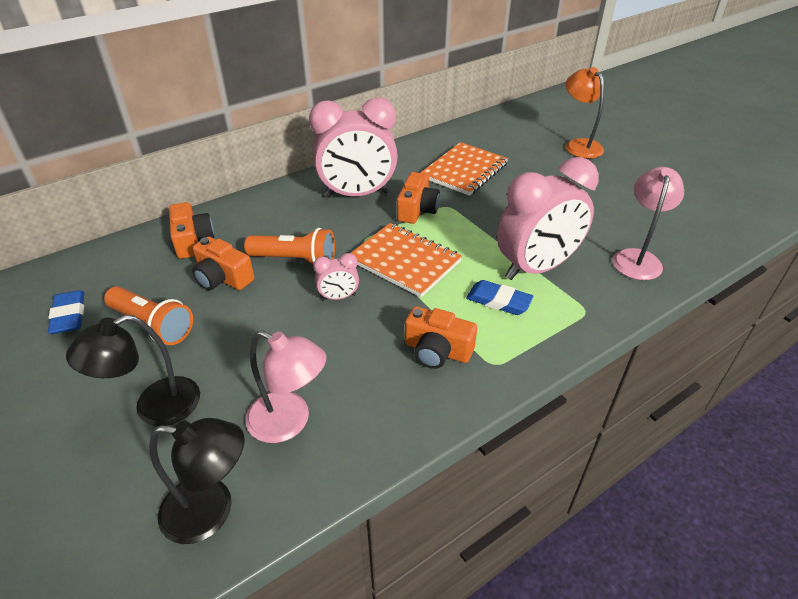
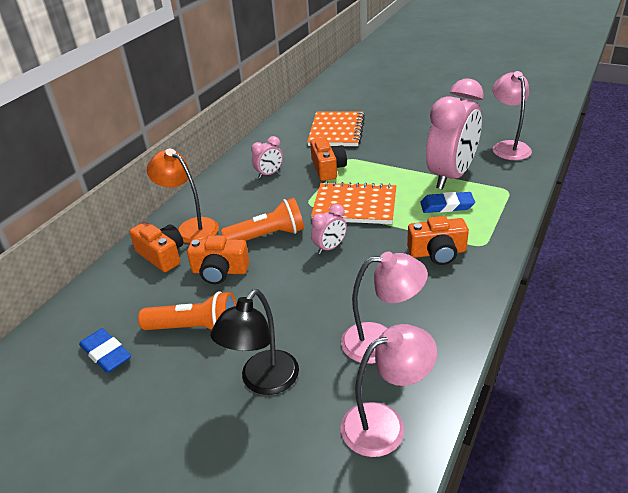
camera: 25 degrees left, 5 degrees down
(211, 511) = (385, 423): black lamp -> pink lamp
(357, 194) = (269, 174): pink clock -> pink clock, size x0.43
(579, 145) = (401, 89): orange lamp -> orange lamp (190, 227)

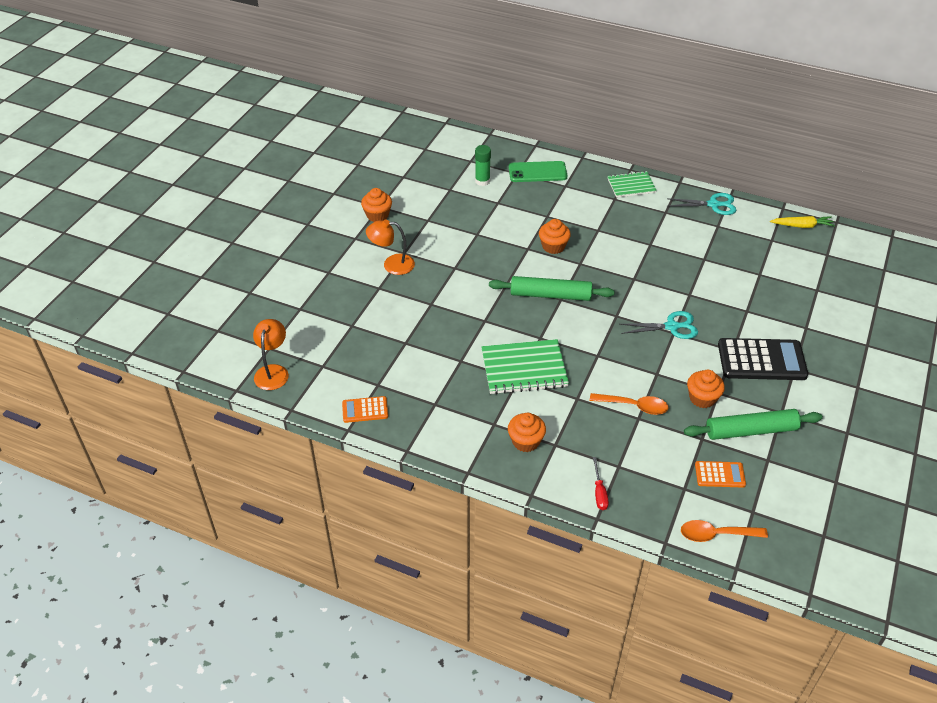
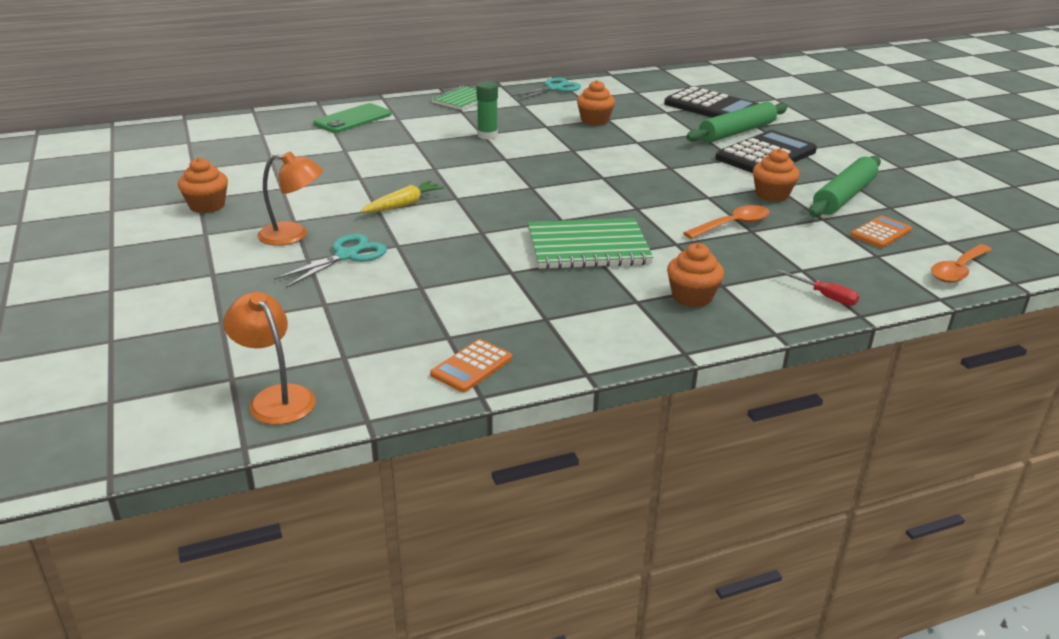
camera: 45 degrees left, 15 degrees down
(392, 264) = (293, 235): orange lamp -> orange lamp turned 135 degrees counterclockwise
(482, 181) = (301, 142): green glue stick -> green glue stick (487, 135)
(524, 369) = (588, 247): green notebook -> green notebook turned 45 degrees clockwise
(550, 295) = (516, 188): green rolling pin -> green rolling pin (737, 132)
(553, 246) = (458, 158): orange cupcake -> orange cupcake (594, 121)
(671, 327) = (661, 165): turquoise scissors -> turquoise scissors (346, 256)
(802, 226) = (643, 78): yellow carrot -> yellow carrot (403, 204)
(804, 288) = (712, 107): none -> black calculator

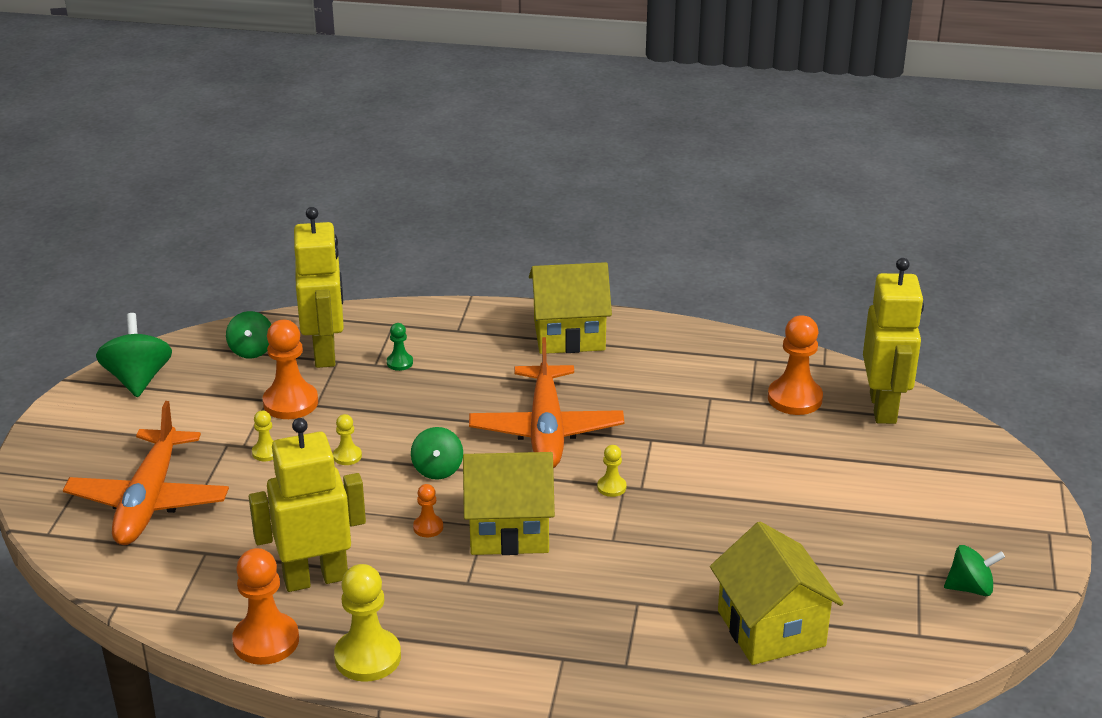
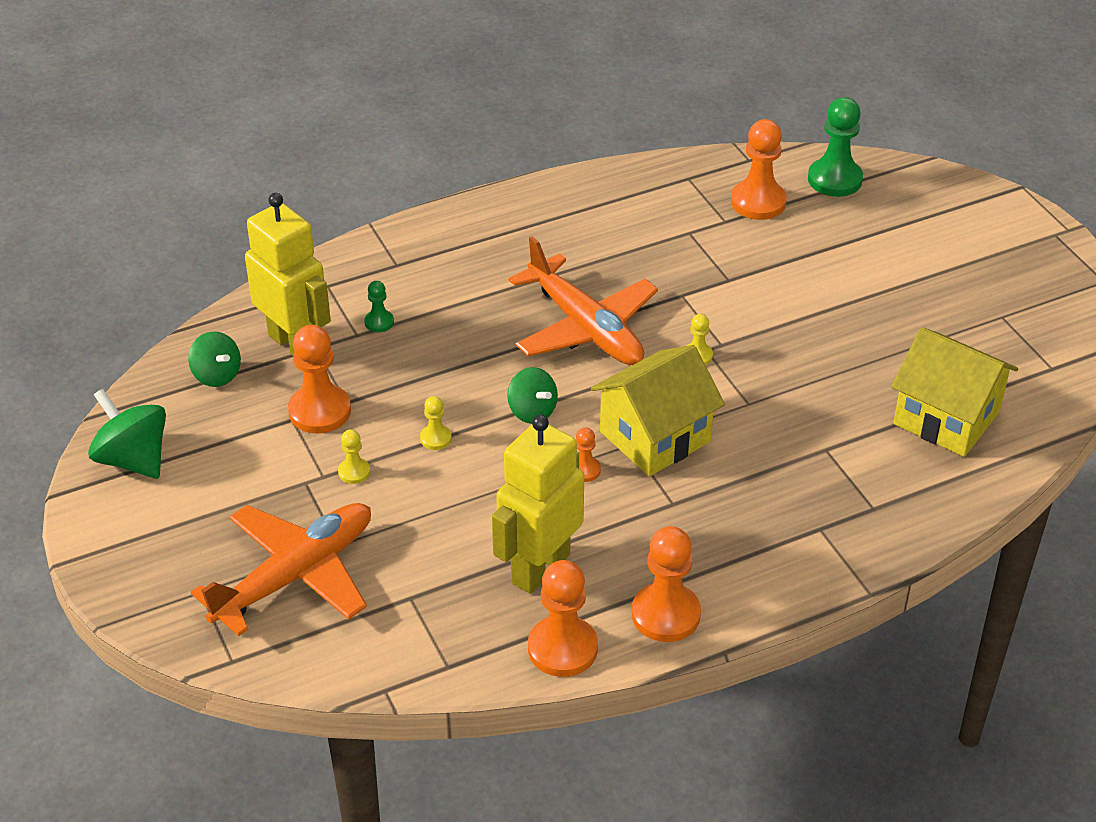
camera: 35 degrees left, 10 degrees up
(149, 500) = (295, 576): orange plane -> orange plane turned 105 degrees counterclockwise
(368, 657) = (665, 614): yellow pawn -> orange pawn
(569, 334) = (504, 224): yellow house -> none
(883, 408) = (834, 179): yellow robot -> green pawn
(970, 588) = (1049, 310): green spinning top -> none

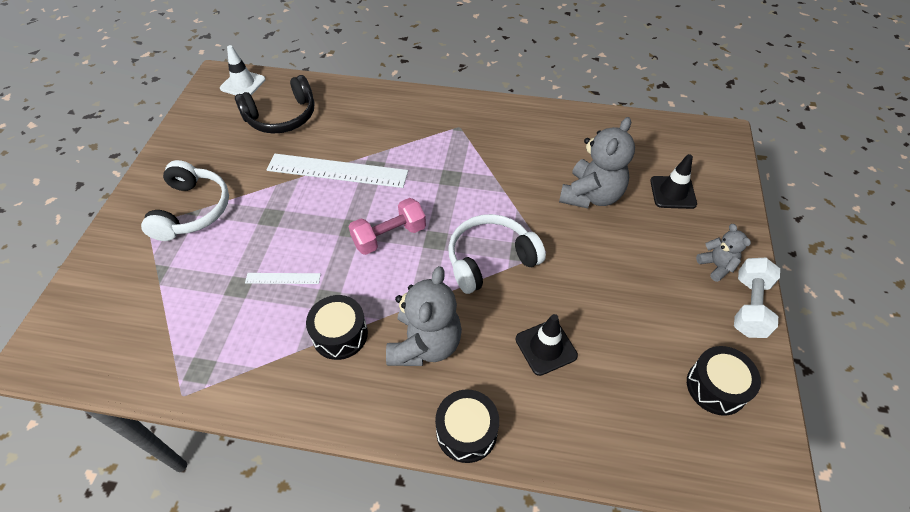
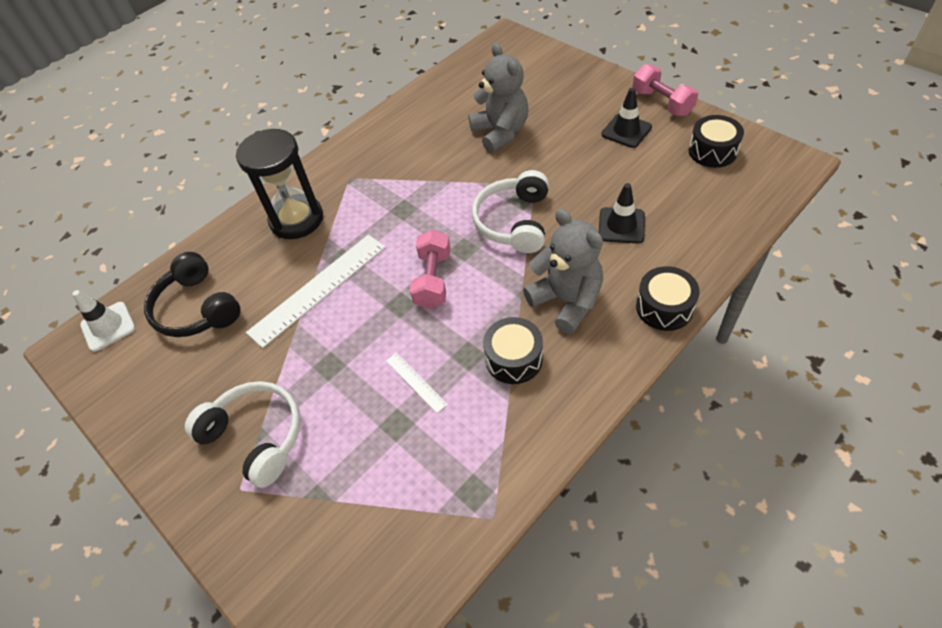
camera: 50 degrees left, 0 degrees up
(282, 116) = (197, 308): black headphones -> black headphones turned 135 degrees clockwise
(283, 278) = (416, 382): white ruler -> white ruler turned 75 degrees counterclockwise
(395, 121) = (296, 219): none -> black hourglass
(673, 192) = (536, 88): black traffic cone -> black traffic cone (626, 131)
(716, 266) = (617, 100): grey teddy bear -> none
(749, 306) = (662, 102): white dumbbell -> pink dumbbell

------------------------------------------------------------------------

- [What you should do] I would like the data copied exactly as it stands, with no pictures included.

- [Solution for this exercise]
camera: 25 degrees left, 5 degrees down
(211, 511) = (385, 423): black lamp -> pink lamp
(357, 194) = (269, 174): pink clock -> pink clock, size x0.43
(579, 145) = (401, 89): orange lamp -> orange lamp (190, 227)

camera: 45 degrees left, 15 degrees down
(392, 264) = (293, 235): orange lamp -> orange lamp turned 135 degrees counterclockwise
(482, 181) = (301, 142): green glue stick -> green glue stick (487, 135)
(524, 369) = (588, 247): green notebook -> green notebook turned 45 degrees clockwise
(550, 295) = (516, 188): green rolling pin -> green rolling pin (737, 132)
(553, 246) = (458, 158): orange cupcake -> orange cupcake (594, 121)
(671, 327) = (661, 165): turquoise scissors -> turquoise scissors (346, 256)
(802, 226) = (643, 78): yellow carrot -> yellow carrot (403, 204)
(804, 288) = (712, 107): none -> black calculator

camera: 35 degrees left, 10 degrees up
(149, 500) = (295, 576): orange plane -> orange plane turned 105 degrees counterclockwise
(368, 657) = (665, 614): yellow pawn -> orange pawn
(569, 334) = (504, 224): yellow house -> none
(883, 408) = (834, 179): yellow robot -> green pawn
(970, 588) = (1049, 310): green spinning top -> none

camera: 50 degrees left, 0 degrees up
(282, 116) = (197, 308): black headphones -> black headphones turned 135 degrees clockwise
(283, 278) = (416, 382): white ruler -> white ruler turned 75 degrees counterclockwise
(395, 121) = (296, 219): none -> black hourglass
(673, 192) = (536, 88): black traffic cone -> black traffic cone (626, 131)
(716, 266) = (617, 100): grey teddy bear -> none
(749, 306) = (662, 102): white dumbbell -> pink dumbbell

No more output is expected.